Your job is to print the listing exactly.
# # # #
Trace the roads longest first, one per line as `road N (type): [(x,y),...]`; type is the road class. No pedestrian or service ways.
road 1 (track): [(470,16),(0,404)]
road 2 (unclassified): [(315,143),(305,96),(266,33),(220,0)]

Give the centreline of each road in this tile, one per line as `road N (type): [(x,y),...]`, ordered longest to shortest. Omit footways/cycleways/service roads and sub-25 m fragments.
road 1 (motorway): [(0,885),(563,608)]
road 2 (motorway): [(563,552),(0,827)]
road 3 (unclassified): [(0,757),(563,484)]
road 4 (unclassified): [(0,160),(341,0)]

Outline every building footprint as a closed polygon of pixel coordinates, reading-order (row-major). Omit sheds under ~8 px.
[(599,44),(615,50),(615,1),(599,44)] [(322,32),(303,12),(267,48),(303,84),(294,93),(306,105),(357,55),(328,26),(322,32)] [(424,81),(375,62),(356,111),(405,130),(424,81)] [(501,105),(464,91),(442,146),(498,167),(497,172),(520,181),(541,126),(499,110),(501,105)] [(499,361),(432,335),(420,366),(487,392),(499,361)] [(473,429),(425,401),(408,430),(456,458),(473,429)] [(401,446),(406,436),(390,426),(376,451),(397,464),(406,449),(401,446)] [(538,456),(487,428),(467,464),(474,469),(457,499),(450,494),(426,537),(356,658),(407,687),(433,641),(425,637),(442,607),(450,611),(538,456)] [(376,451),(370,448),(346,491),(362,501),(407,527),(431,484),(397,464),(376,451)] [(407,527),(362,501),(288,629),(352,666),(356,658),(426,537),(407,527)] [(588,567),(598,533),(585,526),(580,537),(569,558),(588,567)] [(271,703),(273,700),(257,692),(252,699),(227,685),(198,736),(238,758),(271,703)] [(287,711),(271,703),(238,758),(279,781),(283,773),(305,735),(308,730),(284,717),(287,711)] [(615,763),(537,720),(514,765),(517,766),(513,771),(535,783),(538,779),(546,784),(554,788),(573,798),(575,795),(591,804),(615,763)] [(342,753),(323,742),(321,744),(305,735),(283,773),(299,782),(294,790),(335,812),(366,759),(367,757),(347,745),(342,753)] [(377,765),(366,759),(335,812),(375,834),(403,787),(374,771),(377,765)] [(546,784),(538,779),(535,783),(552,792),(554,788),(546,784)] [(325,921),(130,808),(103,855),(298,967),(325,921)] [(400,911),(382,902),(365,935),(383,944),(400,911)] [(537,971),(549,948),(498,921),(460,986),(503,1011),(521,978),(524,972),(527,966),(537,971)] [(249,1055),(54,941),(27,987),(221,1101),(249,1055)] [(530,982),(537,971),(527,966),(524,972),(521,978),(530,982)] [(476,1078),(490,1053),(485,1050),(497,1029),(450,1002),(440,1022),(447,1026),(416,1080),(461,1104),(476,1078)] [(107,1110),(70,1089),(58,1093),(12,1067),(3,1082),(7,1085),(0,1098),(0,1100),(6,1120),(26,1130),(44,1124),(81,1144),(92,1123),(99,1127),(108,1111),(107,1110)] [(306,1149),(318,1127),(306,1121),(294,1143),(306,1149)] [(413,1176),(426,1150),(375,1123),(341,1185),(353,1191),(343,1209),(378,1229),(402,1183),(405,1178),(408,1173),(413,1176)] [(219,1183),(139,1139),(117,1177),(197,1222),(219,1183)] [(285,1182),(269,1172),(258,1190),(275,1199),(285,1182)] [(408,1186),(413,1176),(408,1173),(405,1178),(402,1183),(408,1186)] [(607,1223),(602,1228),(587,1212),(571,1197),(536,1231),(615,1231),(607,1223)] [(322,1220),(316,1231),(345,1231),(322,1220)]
# # # #
• _PROBLEM SOLUTION_:
Trace the roads longest first, one per line as `road N (type): [(x,y),...]`; type is the road class. No pedestrian or service ways.
road 1 (track): [(470,16),(0,404)]
road 2 (unclassified): [(315,143),(305,96),(266,33),(220,0)]

Give the centreline of each road in this tile, one per line as `road N (type): [(x,y),...]`, ordered longest to shortest. Omit footways/cycleways/service roads and sub-25 m fragments.
road 1 (motorway): [(0,885),(563,608)]
road 2 (motorway): [(563,552),(0,827)]
road 3 (unclassified): [(0,757),(563,484)]
road 4 (unclassified): [(0,160),(341,0)]

Outline every building footprint as a closed polygon of pixel coordinates, reading-order (row-major). Omit sheds under ~8 px.
[(599,44),(615,50),(615,1),(599,44)] [(322,32),(303,12),(267,48),(303,84),(294,93),(306,105),(357,55),(328,26),(322,32)] [(424,81),(375,62),(356,111),(405,130),(424,81)] [(501,105),(464,91),(442,146),(498,167),(497,172),(520,181),(541,126),(499,110),(501,105)] [(499,361),(432,335),(420,366),(487,392),(499,361)] [(473,429),(425,401),(408,430),(456,458),(473,429)] [(401,446),(406,436),(390,426),(376,451),(397,464),(406,449),(401,446)] [(538,456),(487,428),(467,464),(474,469),(457,499),(450,494),(426,537),(356,658),(407,687),(433,641),(425,637),(442,607),(450,611),(538,456)] [(376,451),(370,448),(346,491),(362,501),(407,527),(431,484),(397,464),(376,451)] [(407,527),(362,501),(288,629),(352,666),(356,658),(426,537),(407,527)] [(588,567),(598,533),(585,526),(580,537),(569,558),(588,567)] [(271,703),(273,700),(257,692),(252,699),(227,685),(198,736),(238,758),(271,703)] [(287,711),(271,703),(238,758),(279,781),(283,773),(305,735),(308,730),(284,717),(287,711)] [(615,763),(537,720),(514,765),(517,766),(513,771),(535,783),(538,779),(546,784),(554,788),(573,798),(575,795),(591,804),(615,763)] [(342,753),(323,742),(321,744),(305,735),(283,773),(299,782),(294,790),(335,812),(366,759),(367,757),(347,745),(342,753)] [(377,765),(366,759),(335,812),(375,834),(403,787),(374,771),(377,765)] [(546,784),(538,779),(535,783),(552,792),(554,788),(546,784)] [(325,921),(130,808),(103,855),(298,967),(325,921)] [(400,911),(382,902),(365,935),(383,944),(400,911)] [(537,971),(549,948),(498,921),(460,986),(503,1011),(521,978),(524,972),(527,966),(537,971)] [(249,1055),(54,941),(27,987),(221,1101),(249,1055)] [(530,982),(537,971),(527,966),(524,972),(521,978),(530,982)] [(476,1078),(490,1053),(485,1050),(497,1029),(450,1002),(440,1022),(447,1026),(416,1080),(461,1104),(476,1078)] [(107,1110),(70,1089),(58,1093),(12,1067),(3,1082),(7,1085),(0,1098),(0,1100),(6,1120),(26,1130),(44,1124),(81,1144),(92,1123),(99,1127),(108,1111),(107,1110)] [(306,1149),(318,1127),(306,1121),(294,1143),(306,1149)] [(413,1176),(426,1150),(375,1123),(341,1185),(353,1191),(343,1209),(378,1229),(402,1183),(405,1178),(408,1173),(413,1176)] [(219,1183),(139,1139),(117,1177),(197,1222),(219,1183)] [(285,1182),(269,1172),(258,1190),(275,1199),(285,1182)] [(408,1186),(413,1176),(408,1173),(405,1178),(402,1183),(408,1186)] [(607,1223),(602,1228),(587,1212),(571,1197),(536,1231),(615,1231),(607,1223)] [(322,1220),(316,1231),(345,1231),(322,1220)]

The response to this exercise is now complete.